▸ TASK DATA:
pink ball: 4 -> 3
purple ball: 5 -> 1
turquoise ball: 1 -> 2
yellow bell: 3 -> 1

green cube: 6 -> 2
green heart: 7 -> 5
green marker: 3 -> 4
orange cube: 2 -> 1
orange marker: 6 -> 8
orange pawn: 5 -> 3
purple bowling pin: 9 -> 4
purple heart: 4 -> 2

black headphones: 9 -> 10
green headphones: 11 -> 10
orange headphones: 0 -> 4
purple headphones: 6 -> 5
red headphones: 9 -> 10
* * *
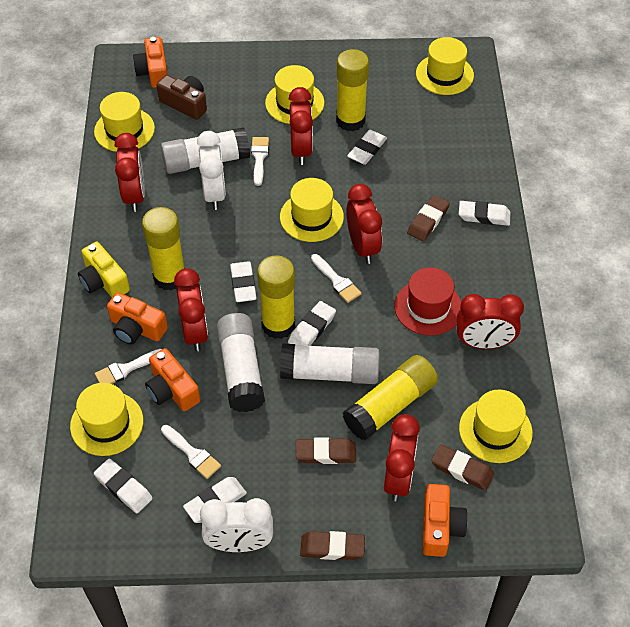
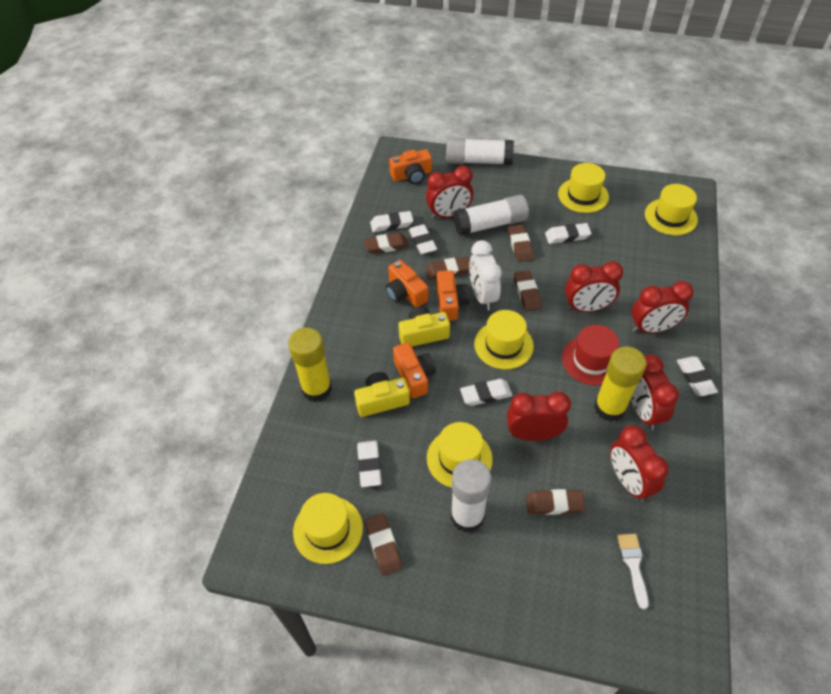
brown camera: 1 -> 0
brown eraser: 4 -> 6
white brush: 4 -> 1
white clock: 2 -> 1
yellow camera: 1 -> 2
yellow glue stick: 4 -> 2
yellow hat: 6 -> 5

▸ EXERCISE: Copy each line of the data that contains the word "headphones".

▸ RESPONSE AREA:
black headphones: 9 -> 10
green headphones: 11 -> 10
orange headphones: 0 -> 4
purple headphones: 6 -> 5
red headphones: 9 -> 10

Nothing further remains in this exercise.